Search term "none": copy each line of the records that contains it.
----- Provided records -----
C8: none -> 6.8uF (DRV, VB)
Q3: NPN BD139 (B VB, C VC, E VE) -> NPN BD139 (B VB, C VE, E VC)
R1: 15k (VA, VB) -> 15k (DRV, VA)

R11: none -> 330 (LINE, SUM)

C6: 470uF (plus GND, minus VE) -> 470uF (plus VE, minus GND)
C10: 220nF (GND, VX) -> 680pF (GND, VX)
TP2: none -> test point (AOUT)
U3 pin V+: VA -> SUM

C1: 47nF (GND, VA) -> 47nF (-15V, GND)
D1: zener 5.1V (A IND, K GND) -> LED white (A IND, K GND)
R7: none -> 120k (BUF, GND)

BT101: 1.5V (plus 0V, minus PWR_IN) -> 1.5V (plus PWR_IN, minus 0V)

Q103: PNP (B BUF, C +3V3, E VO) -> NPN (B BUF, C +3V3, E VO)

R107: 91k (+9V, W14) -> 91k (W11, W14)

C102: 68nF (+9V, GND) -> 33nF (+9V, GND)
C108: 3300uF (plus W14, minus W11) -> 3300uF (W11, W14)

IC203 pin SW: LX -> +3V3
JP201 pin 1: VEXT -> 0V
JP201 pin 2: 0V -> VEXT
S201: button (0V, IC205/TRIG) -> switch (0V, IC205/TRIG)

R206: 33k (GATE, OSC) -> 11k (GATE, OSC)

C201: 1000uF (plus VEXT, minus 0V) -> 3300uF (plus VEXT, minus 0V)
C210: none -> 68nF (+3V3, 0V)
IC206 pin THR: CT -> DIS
-----
Task result:
C8: none -> 6.8uF (DRV, VB)
R11: none -> 330 (LINE, SUM)
TP2: none -> test point (AOUT)
R7: none -> 120k (BUF, GND)
C210: none -> 68nF (+3V3, 0V)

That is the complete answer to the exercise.